## What to produce
Which lines of the listing hold the string "zanahoria"? Copy those lines.

## Given data
__________

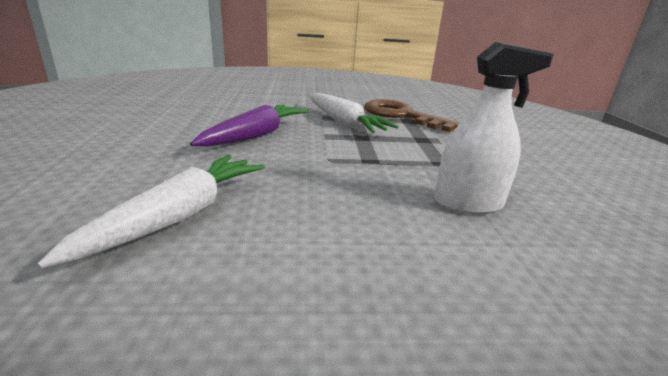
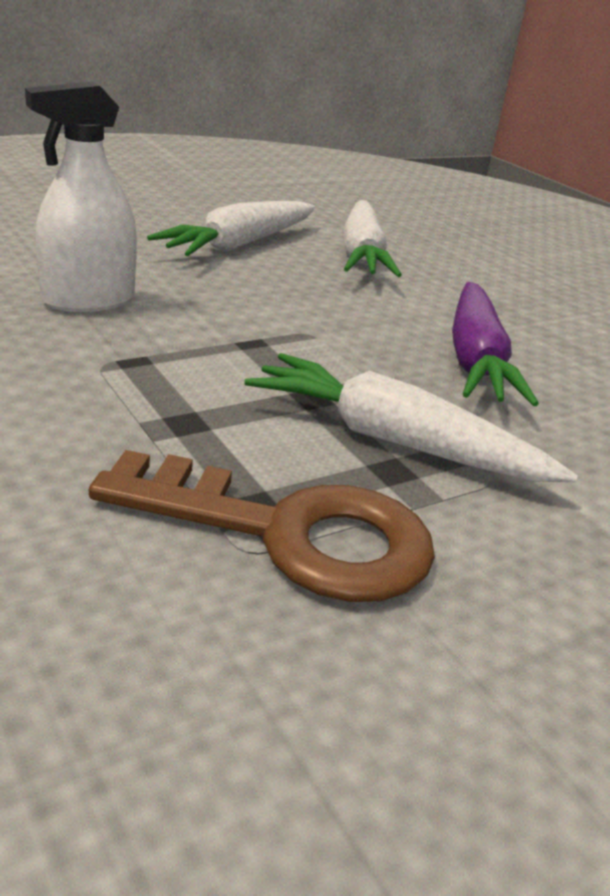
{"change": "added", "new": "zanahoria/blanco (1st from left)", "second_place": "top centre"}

__________

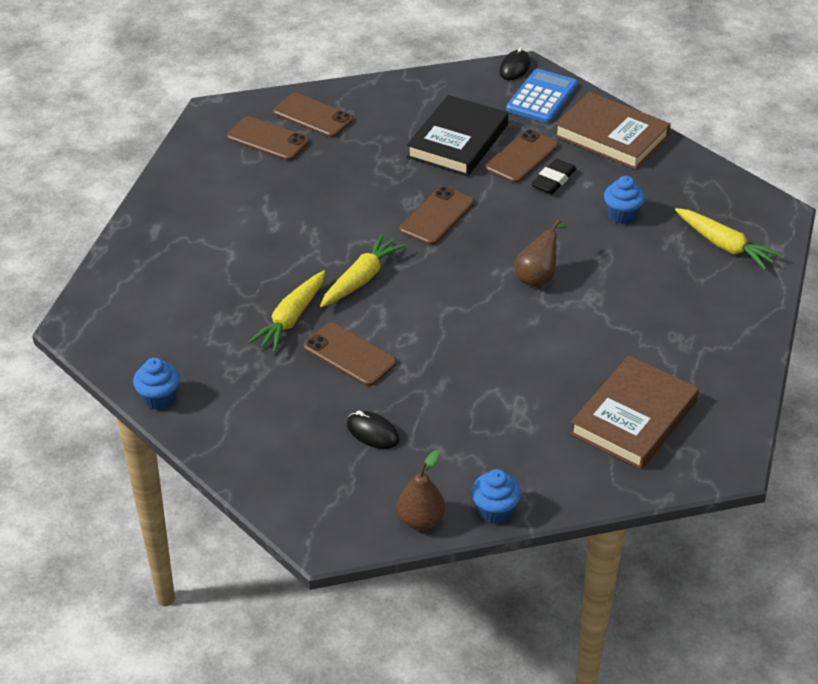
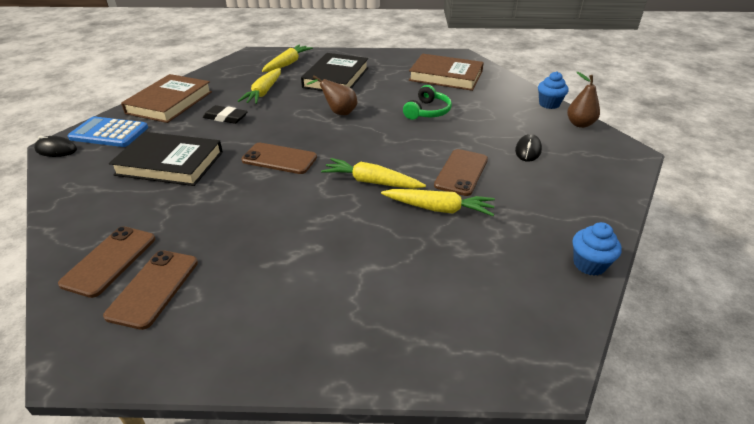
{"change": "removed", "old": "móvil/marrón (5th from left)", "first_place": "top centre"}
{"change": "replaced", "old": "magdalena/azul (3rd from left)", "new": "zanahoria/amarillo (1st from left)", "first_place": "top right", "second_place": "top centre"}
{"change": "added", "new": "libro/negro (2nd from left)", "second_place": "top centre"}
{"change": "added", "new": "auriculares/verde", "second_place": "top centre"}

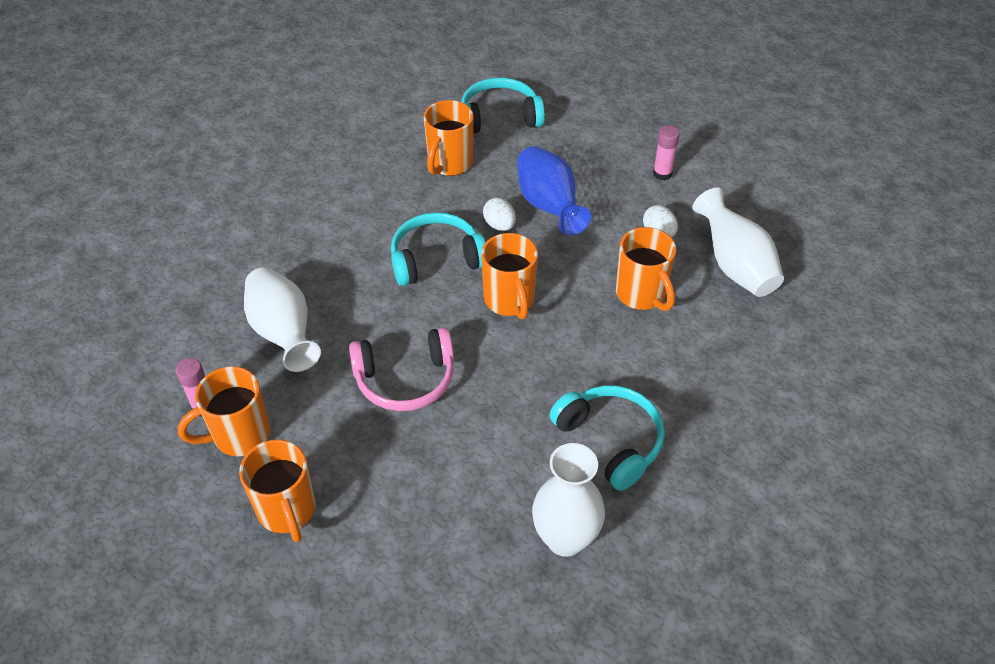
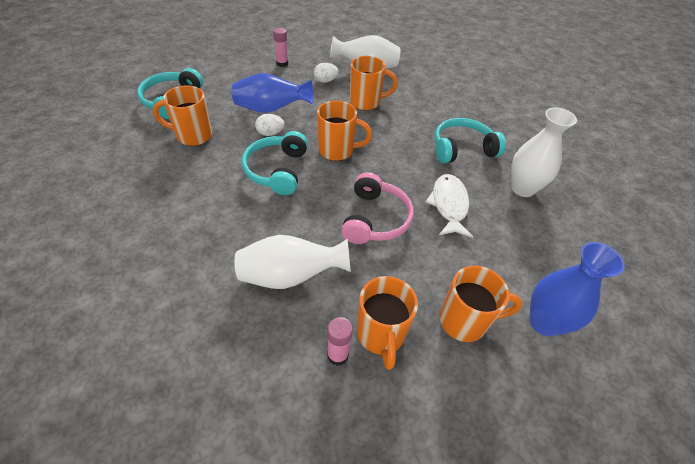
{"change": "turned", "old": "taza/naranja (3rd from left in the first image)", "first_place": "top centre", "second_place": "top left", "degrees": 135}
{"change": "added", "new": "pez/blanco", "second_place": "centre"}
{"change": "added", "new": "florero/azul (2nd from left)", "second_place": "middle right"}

__________

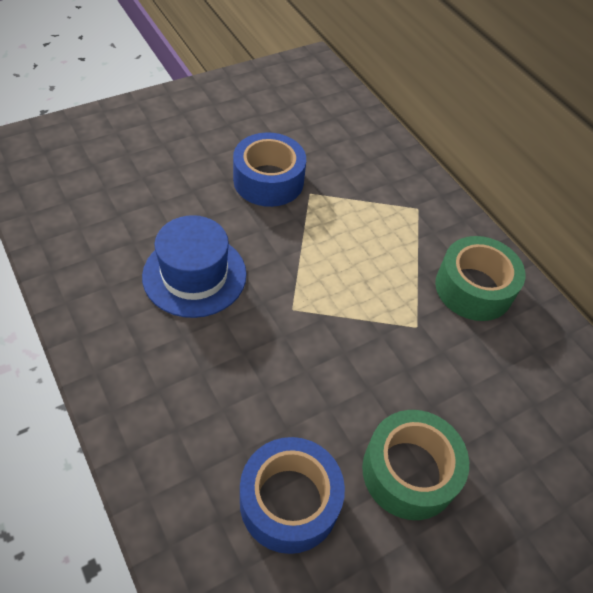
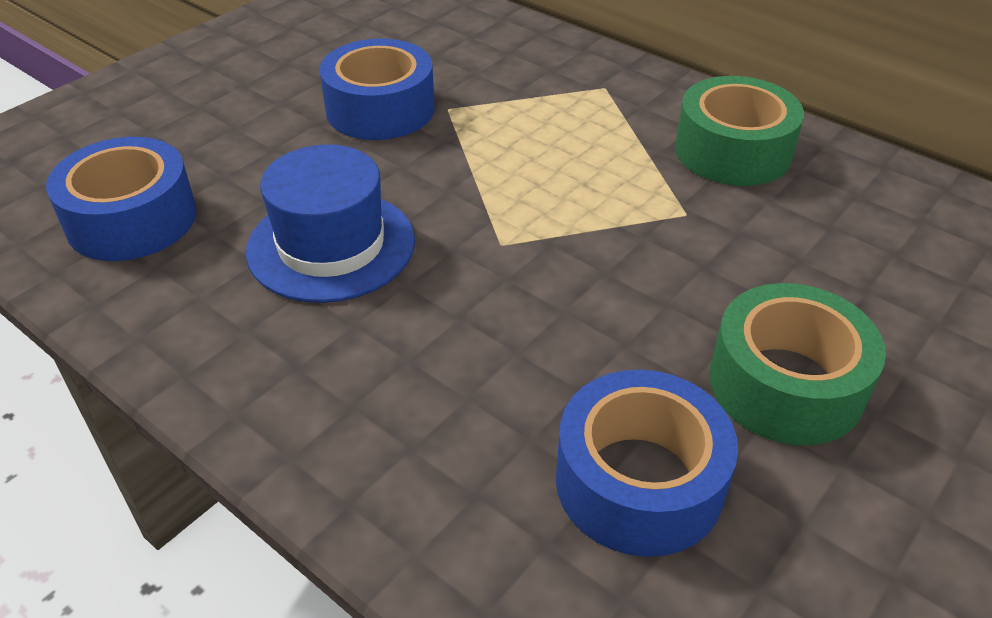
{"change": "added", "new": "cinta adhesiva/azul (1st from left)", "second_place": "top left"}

__________

## Solution to the exercise
{"change": "added", "new": "zanahoria/blanco (1st from left)", "second_place": "top centre"}
{"change": "replaced", "old": "magdalena/azul (3rd from left)", "new": "zanahoria/amarillo (1st from left)", "first_place": "top right", "second_place": "top centre"}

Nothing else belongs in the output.